What is needed —
Gather all lines in the entries below that include the word "yellow".

Entries taken from a collection:

—————

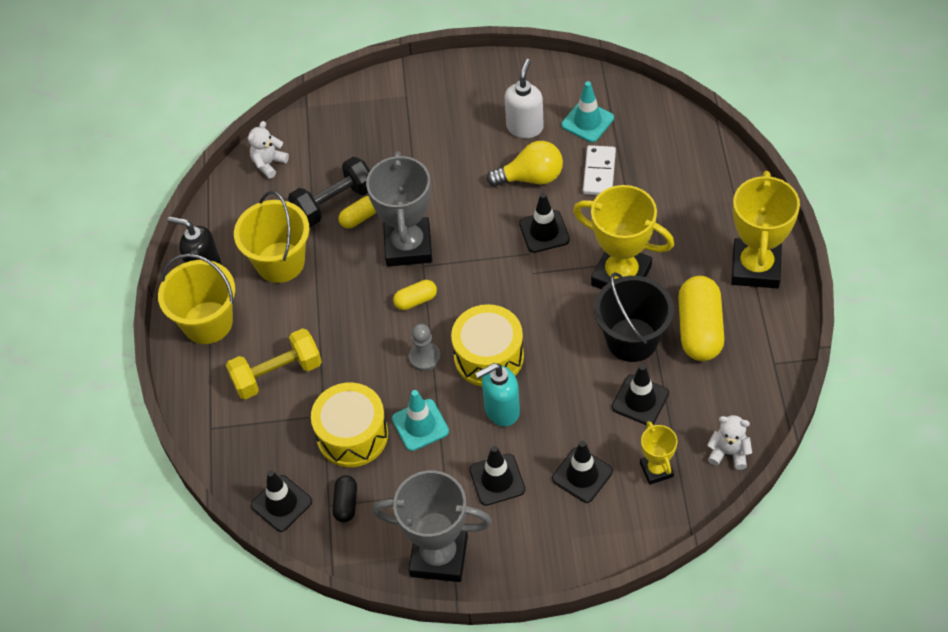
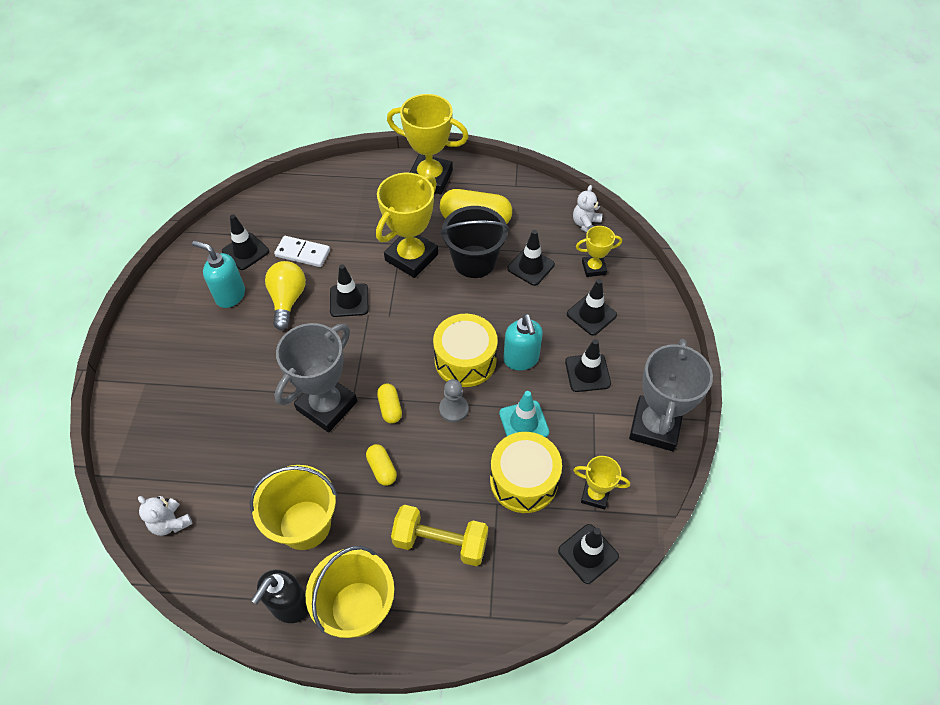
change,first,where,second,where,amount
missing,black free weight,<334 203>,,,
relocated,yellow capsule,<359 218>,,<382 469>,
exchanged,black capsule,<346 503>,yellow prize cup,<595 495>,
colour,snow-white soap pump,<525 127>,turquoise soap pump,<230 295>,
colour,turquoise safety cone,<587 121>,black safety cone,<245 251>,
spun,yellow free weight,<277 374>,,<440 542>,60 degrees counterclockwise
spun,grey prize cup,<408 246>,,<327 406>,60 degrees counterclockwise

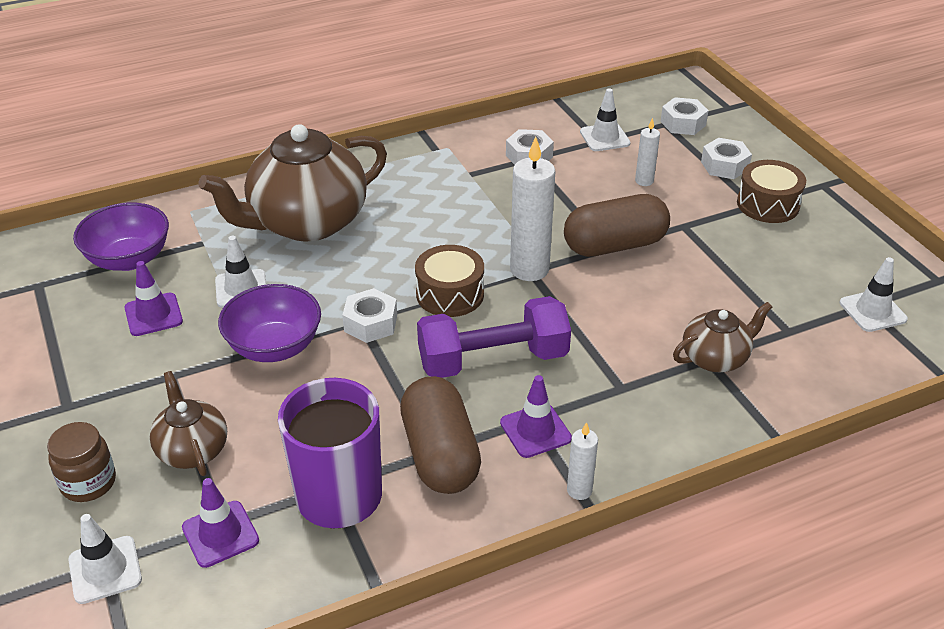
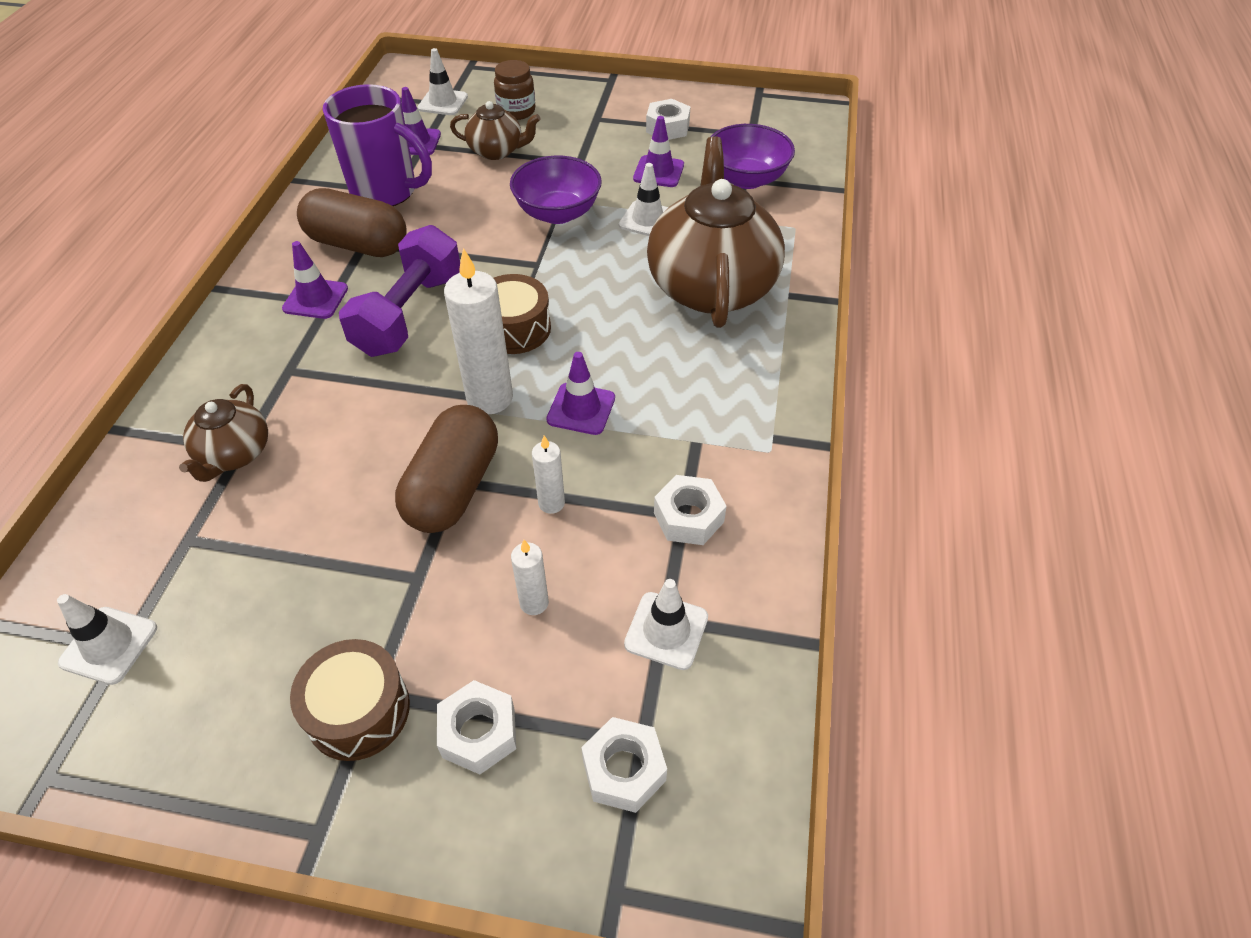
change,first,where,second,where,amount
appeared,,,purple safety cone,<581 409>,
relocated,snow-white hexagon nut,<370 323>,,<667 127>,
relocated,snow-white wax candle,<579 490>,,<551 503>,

—————

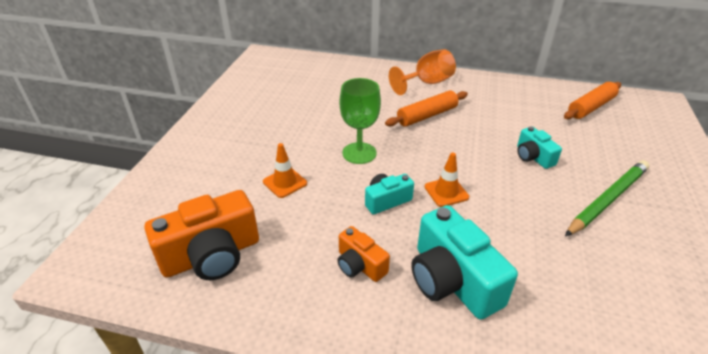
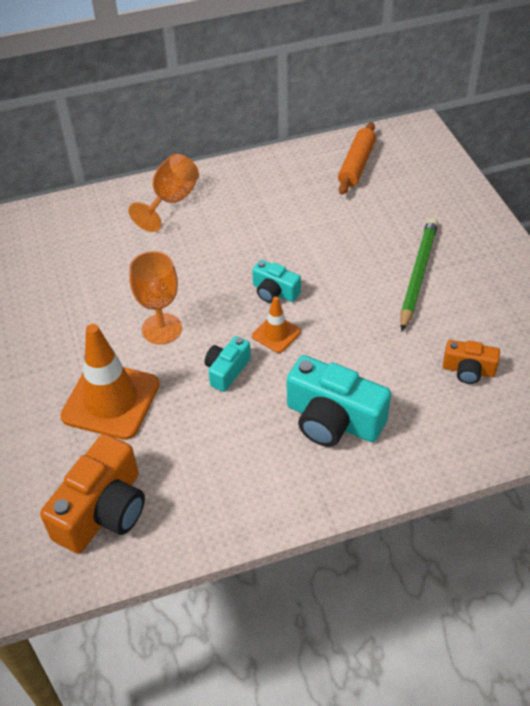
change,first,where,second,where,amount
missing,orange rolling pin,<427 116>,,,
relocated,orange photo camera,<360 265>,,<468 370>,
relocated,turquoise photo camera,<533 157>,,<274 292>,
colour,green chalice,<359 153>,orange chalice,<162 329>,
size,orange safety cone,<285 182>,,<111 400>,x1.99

—————

Reply to the exercise —
relocated,yellow capsule,<359 218>,,<382 469>,
exchanged,black capsule,<346 503>,yellow prize cup,<595 495>,
spun,yellow free weight,<277 374>,,<440 542>,60 degrees counterclockwise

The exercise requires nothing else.